**Data for review**:
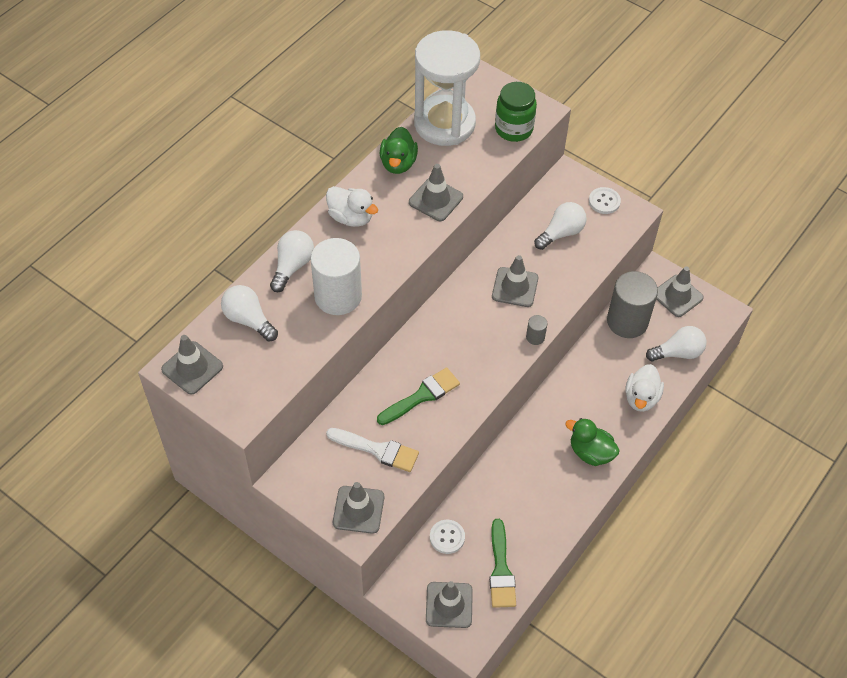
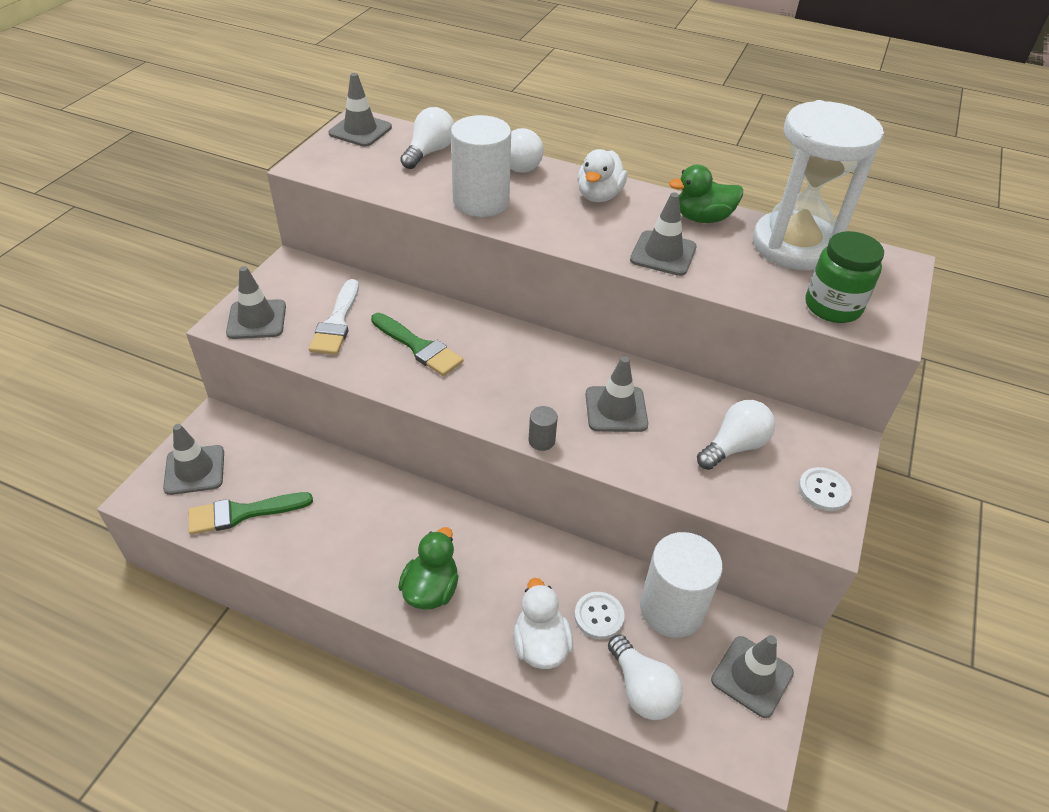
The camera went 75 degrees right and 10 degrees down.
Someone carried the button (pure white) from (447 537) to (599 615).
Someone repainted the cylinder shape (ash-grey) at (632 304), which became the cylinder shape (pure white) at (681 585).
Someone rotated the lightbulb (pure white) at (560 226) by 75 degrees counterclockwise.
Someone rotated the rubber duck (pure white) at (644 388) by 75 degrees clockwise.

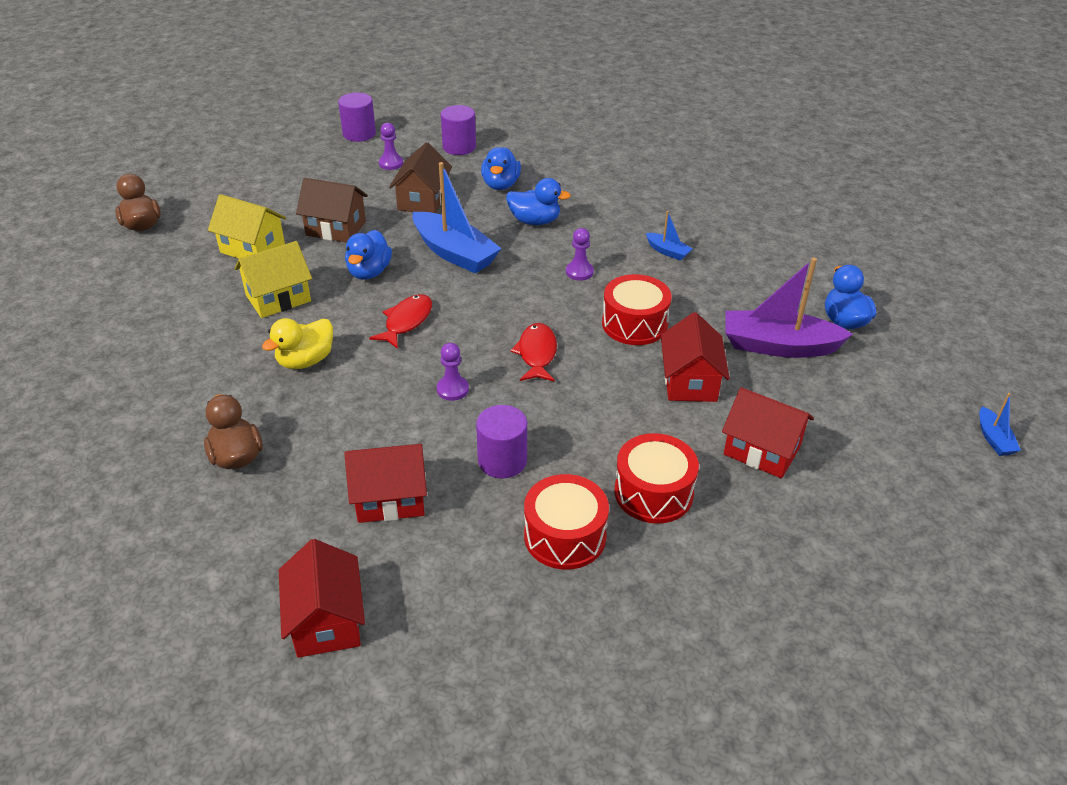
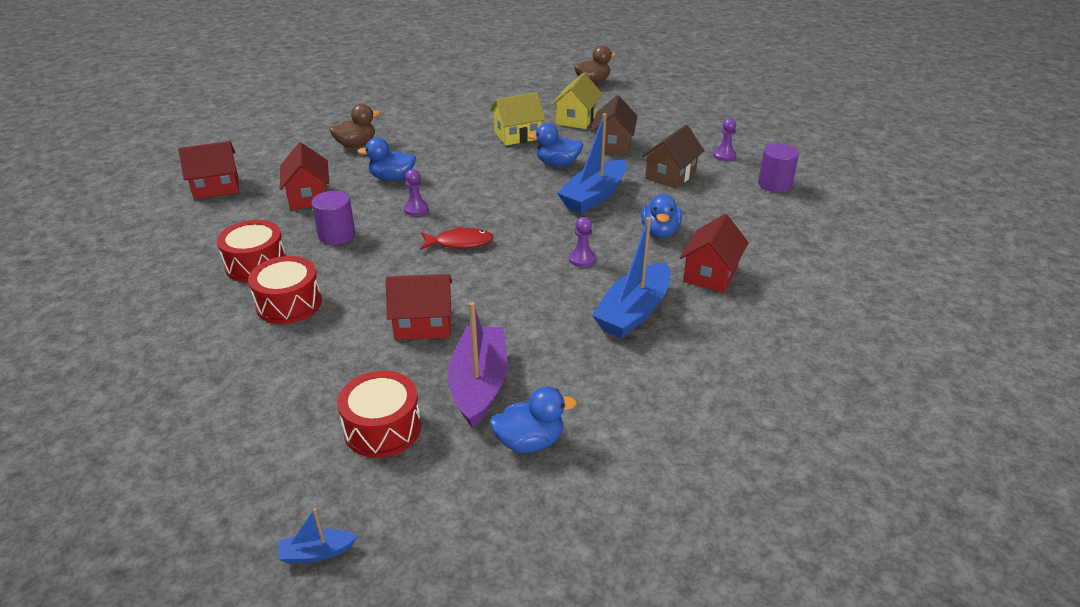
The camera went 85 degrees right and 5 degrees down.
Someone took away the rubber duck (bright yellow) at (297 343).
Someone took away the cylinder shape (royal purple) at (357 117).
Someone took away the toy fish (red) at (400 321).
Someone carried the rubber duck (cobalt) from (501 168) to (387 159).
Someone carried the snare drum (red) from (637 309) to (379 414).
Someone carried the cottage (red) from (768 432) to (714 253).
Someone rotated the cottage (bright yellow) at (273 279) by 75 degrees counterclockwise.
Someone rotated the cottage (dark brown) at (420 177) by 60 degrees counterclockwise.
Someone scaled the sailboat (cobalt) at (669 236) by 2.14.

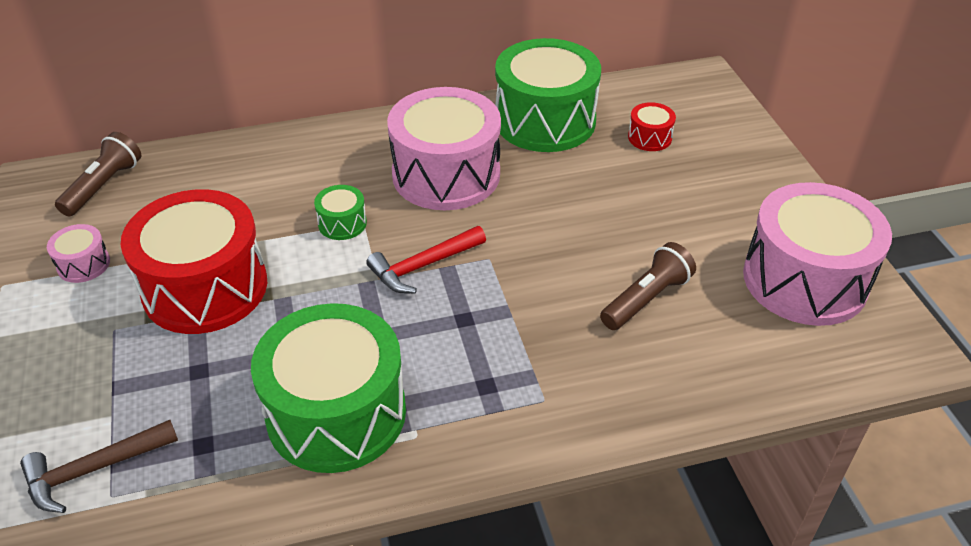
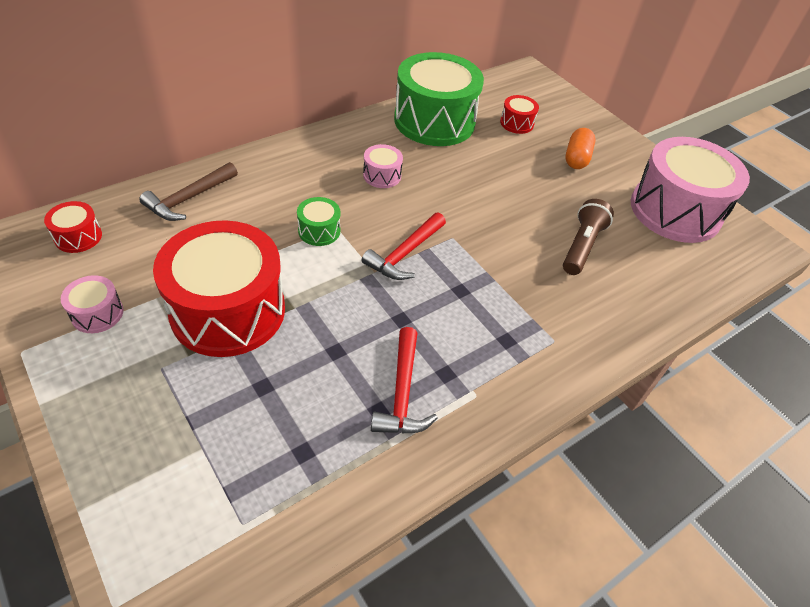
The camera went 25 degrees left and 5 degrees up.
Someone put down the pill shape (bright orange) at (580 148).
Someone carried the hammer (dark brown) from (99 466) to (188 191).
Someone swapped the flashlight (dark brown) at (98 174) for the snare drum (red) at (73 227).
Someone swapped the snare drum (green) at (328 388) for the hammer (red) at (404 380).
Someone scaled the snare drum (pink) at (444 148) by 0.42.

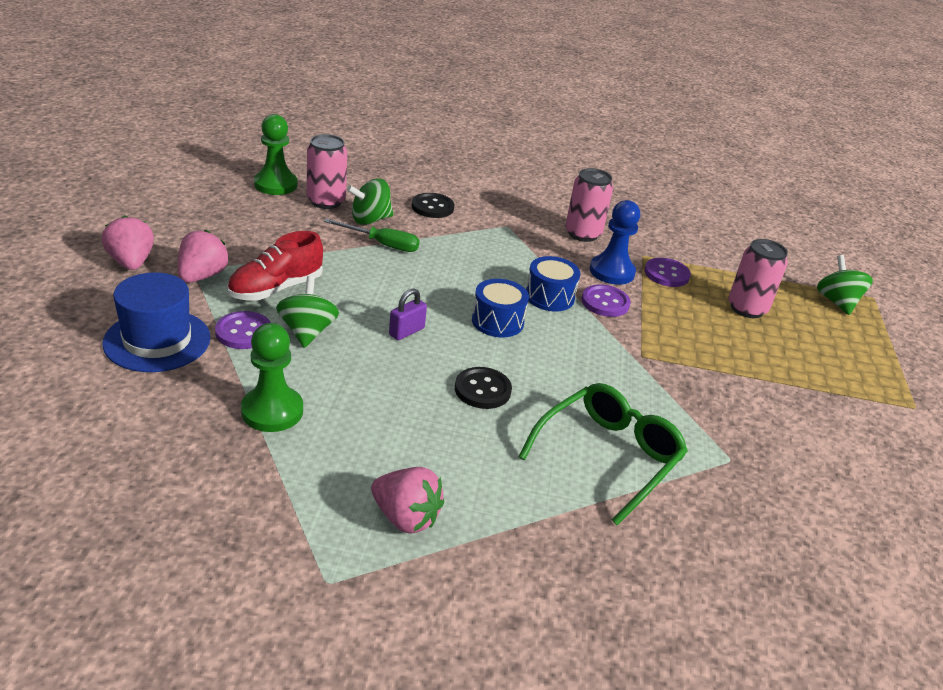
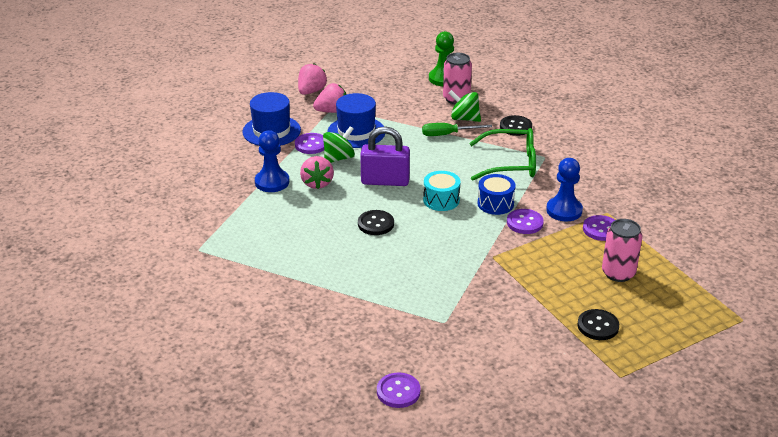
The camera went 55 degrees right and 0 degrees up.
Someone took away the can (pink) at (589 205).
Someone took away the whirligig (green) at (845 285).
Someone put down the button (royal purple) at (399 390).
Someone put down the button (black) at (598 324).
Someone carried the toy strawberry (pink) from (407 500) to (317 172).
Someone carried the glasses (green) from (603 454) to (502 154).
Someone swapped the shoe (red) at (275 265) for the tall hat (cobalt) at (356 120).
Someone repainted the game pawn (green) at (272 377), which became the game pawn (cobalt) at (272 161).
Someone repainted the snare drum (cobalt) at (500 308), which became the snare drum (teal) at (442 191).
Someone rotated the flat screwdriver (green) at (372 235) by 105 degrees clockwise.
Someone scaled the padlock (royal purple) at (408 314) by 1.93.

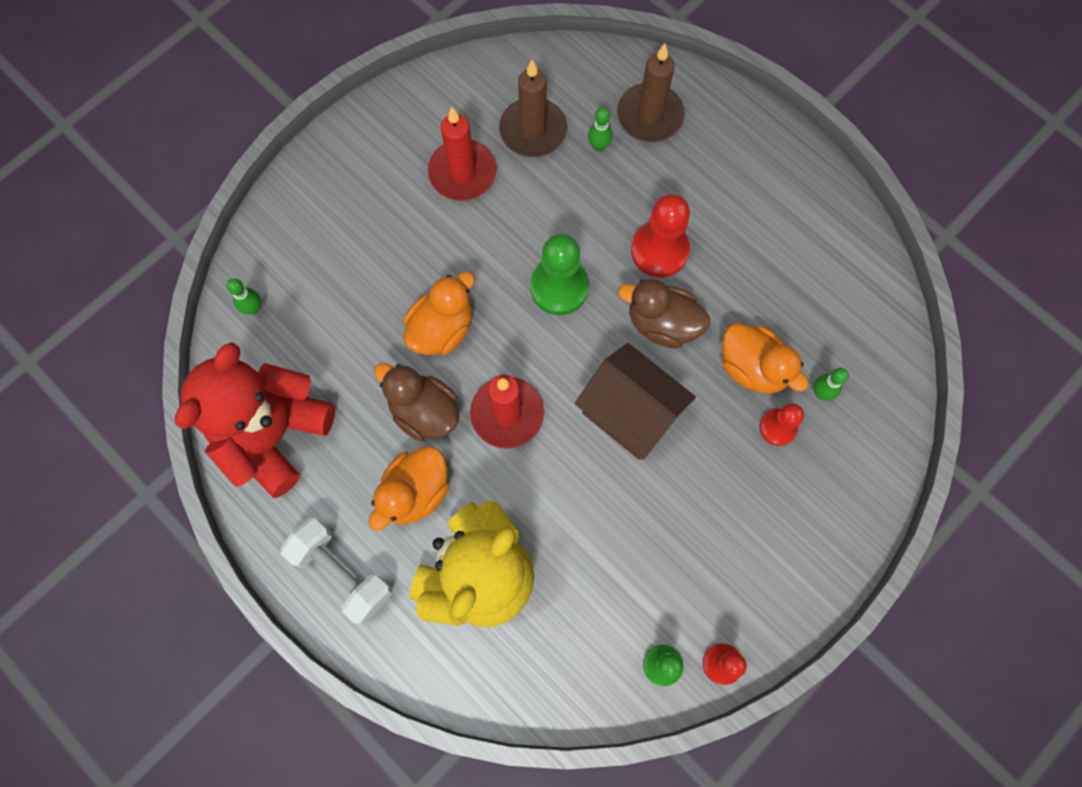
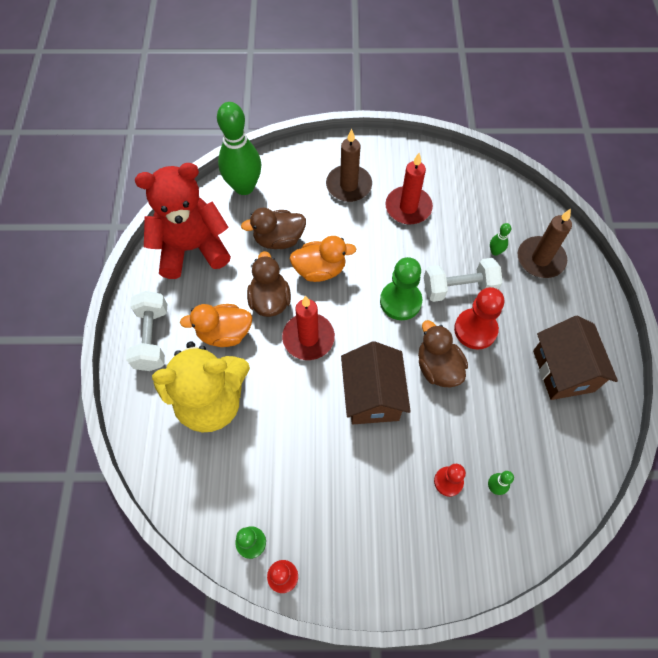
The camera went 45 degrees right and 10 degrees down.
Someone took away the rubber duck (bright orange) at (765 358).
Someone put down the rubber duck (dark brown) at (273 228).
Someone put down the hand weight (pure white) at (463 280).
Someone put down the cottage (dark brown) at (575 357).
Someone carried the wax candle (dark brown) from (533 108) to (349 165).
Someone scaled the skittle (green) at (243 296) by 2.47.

**Exercise aim**: Without the pictures, return all the records precisely as they stand.

**Task output**:
The camera went 75 degrees right and 10 degrees down.
Someone carried the button (pure white) from (447 537) to (599 615).
Someone repainted the cylinder shape (ash-grey) at (632 304), which became the cylinder shape (pure white) at (681 585).
Someone rotated the lightbulb (pure white) at (560 226) by 75 degrees counterclockwise.
Someone rotated the rubber duck (pure white) at (644 388) by 75 degrees clockwise.

The camera went 85 degrees right and 5 degrees down.
Someone took away the rubber duck (bright yellow) at (297 343).
Someone took away the cylinder shape (royal purple) at (357 117).
Someone took away the toy fish (red) at (400 321).
Someone carried the rubber duck (cobalt) from (501 168) to (387 159).
Someone carried the snare drum (red) from (637 309) to (379 414).
Someone carried the cottage (red) from (768 432) to (714 253).
Someone rotated the cottage (bright yellow) at (273 279) by 75 degrees counterclockwise.
Someone rotated the cottage (dark brown) at (420 177) by 60 degrees counterclockwise.
Someone scaled the sailboat (cobalt) at (669 236) by 2.14.

The camera went 25 degrees left and 5 degrees up.
Someone put down the pill shape (bright orange) at (580 148).
Someone carried the hammer (dark brown) from (99 466) to (188 191).
Someone swapped the flashlight (dark brown) at (98 174) for the snare drum (red) at (73 227).
Someone swapped the snare drum (green) at (328 388) for the hammer (red) at (404 380).
Someone scaled the snare drum (pink) at (444 148) by 0.42.

The camera went 55 degrees right and 0 degrees up.
Someone took away the can (pink) at (589 205).
Someone took away the whirligig (green) at (845 285).
Someone put down the button (royal purple) at (399 390).
Someone put down the button (black) at (598 324).
Someone carried the toy strawberry (pink) from (407 500) to (317 172).
Someone carried the glasses (green) from (603 454) to (502 154).
Someone swapped the shoe (red) at (275 265) for the tall hat (cobalt) at (356 120).
Someone repainted the game pawn (green) at (272 377), which became the game pawn (cobalt) at (272 161).
Someone repainted the snare drum (cobalt) at (500 308), which became the snare drum (teal) at (442 191).
Someone rotated the flat screwdriver (green) at (372 235) by 105 degrees clockwise.
Someone scaled the padlock (royal purple) at (408 314) by 1.93.

The camera went 45 degrees right and 10 degrees down.
Someone took away the rubber duck (bright orange) at (765 358).
Someone put down the rubber duck (dark brown) at (273 228).
Someone put down the hand weight (pure white) at (463 280).
Someone put down the cottage (dark brown) at (575 357).
Someone carried the wax candle (dark brown) from (533 108) to (349 165).
Someone scaled the skittle (green) at (243 296) by 2.47.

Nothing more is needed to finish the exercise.